Task instructions: Copy only this range: the line with "yellow padlock [491,383,540,453]" through the final line of the material, inclusive at both ends.

Data excerpts:
-- Opening Marker --
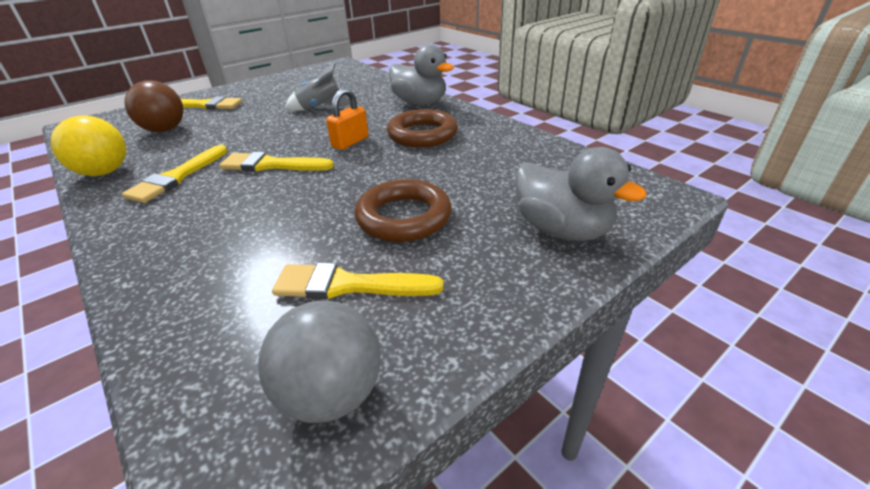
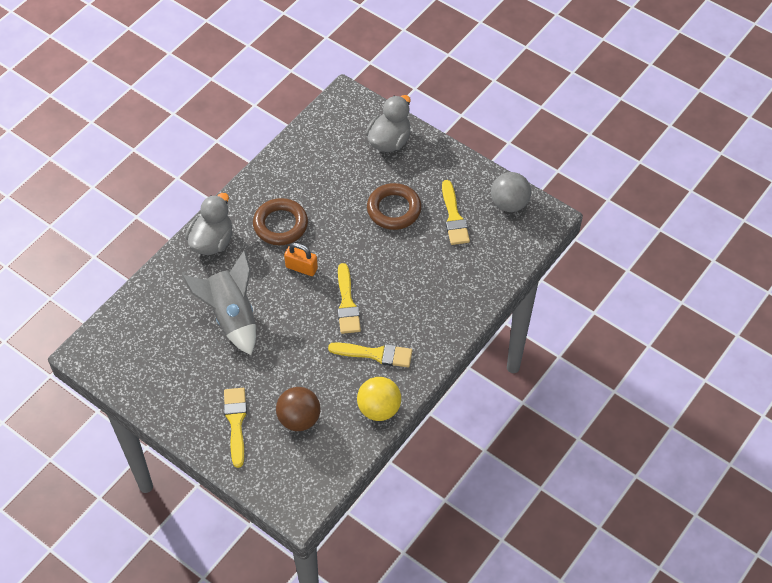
camera: 105 degrees left, 20 degrees up
grey rocket [285,63,350,111] -> grey rocket [182,250,256,355], size x1.61

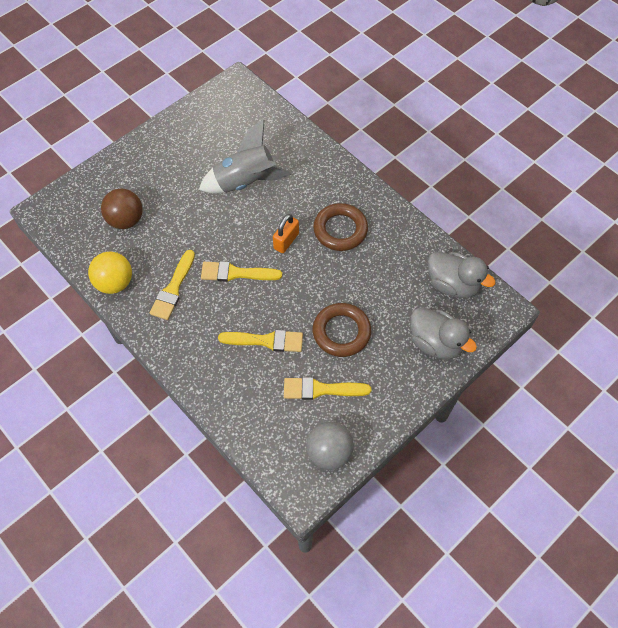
camera: 100 degrees right, 5 degrees up
grey duck [185,193,232,255] -> grey duck moved to [428,252,496,298]
yellow brush [224,388,247,468] -> yellow brush moved to [218,330,303,352]

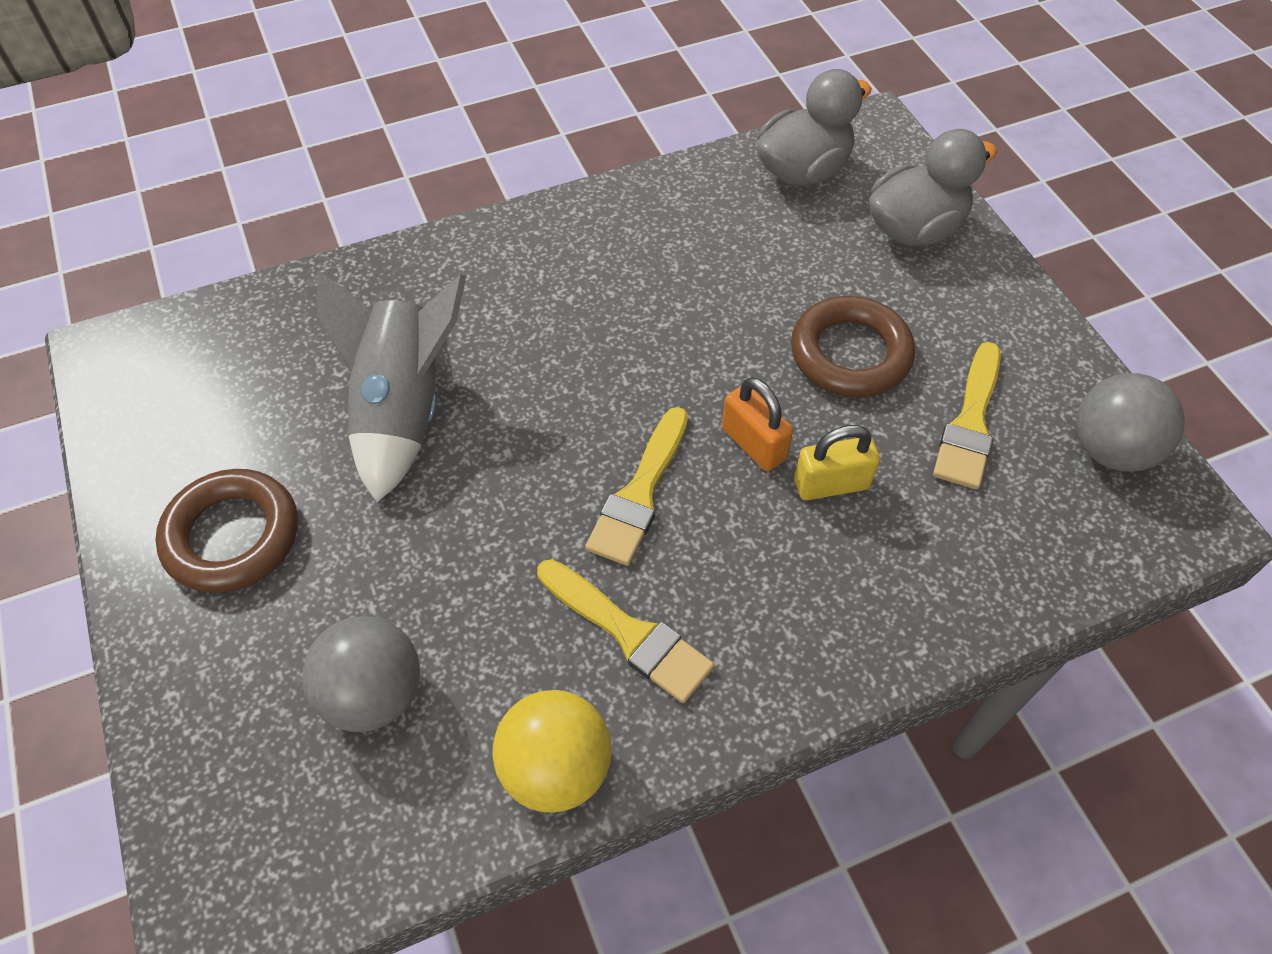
camera: 70 degrees left, 5 degrees down
brown ball [101,188,143,229] -> grey ball [302,616,420,732]
yellow brush [218,330,303,352] -> yellow padlock [794,425,880,500]
orange padlock [273,214,299,253] -> orange padlock moved to [722,377,793,471]
brown ring [313,203,368,251] -> brown ring moved to [156,469,298,593]

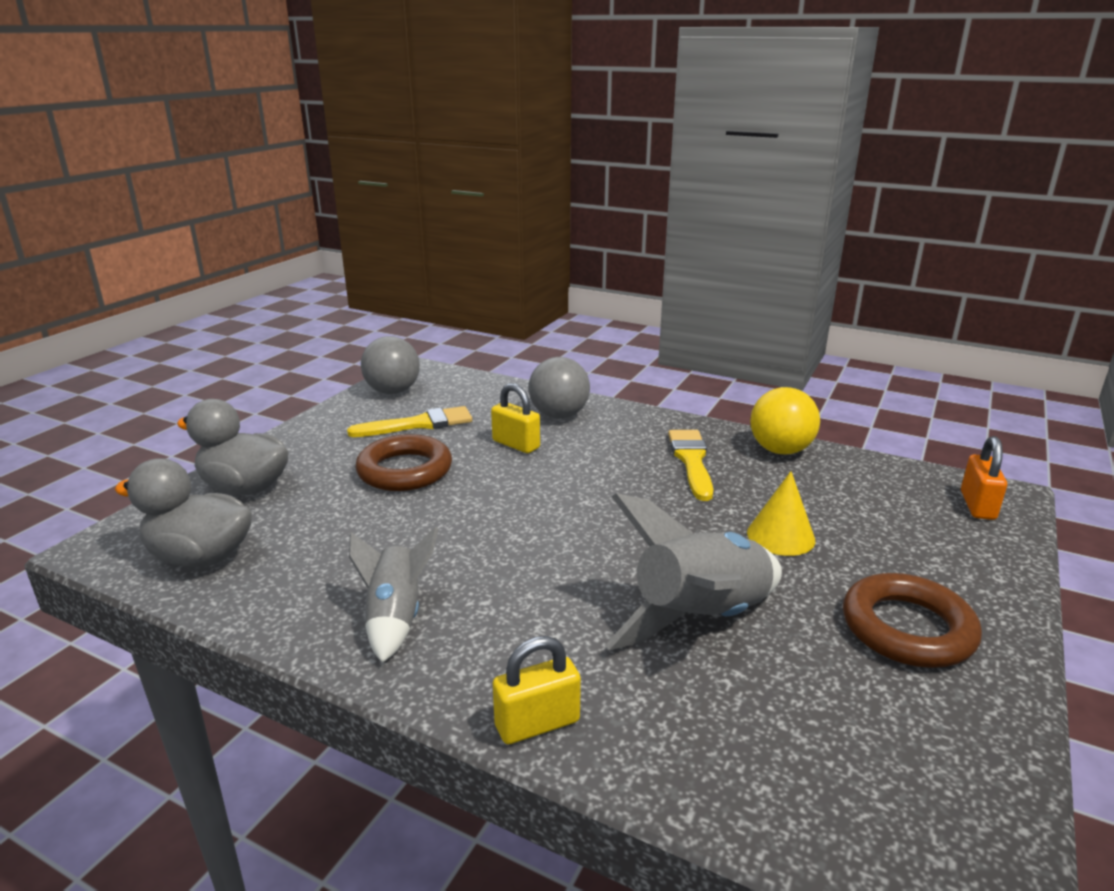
camera: 130 degrees left, 30 degrees down
grey ball [302,616,420,732] -> grey ball moved to [529,357,590,419]
yellow brush [585,407,688,566] -> none
orange padlock [722,377,793,471] -> orange padlock moved to [961,436,1007,520]
none -> grey rocket [349,526,439,663]
none -> yellow padlock [493,636,581,744]
none -> yellow cone [747,471,815,556]

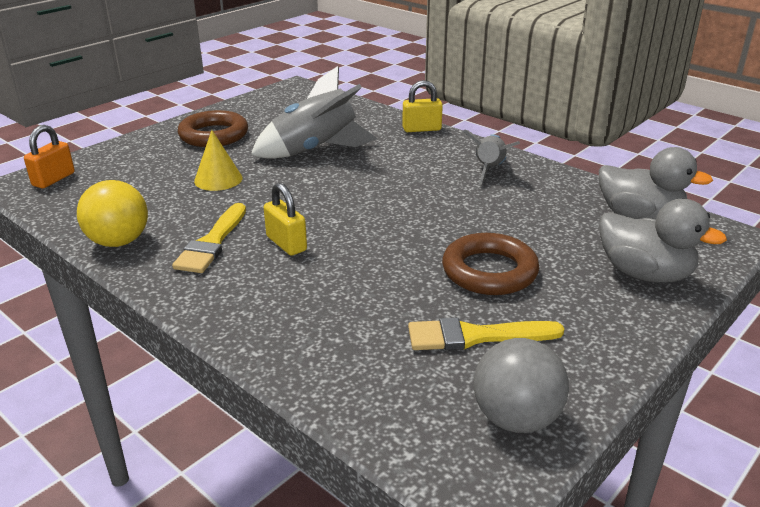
camera: 165 degrees left, 5 degrees up
yellow padlock [491,383,540,453] -> yellow padlock moved to [264,183,307,256]
grey ball [529,357,590,419] -> none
-- Closing Marker --
Answer to the exercise:
yellow padlock [491,383,540,453] -> yellow padlock moved to [264,183,307,256]
grey ball [529,357,590,419] -> none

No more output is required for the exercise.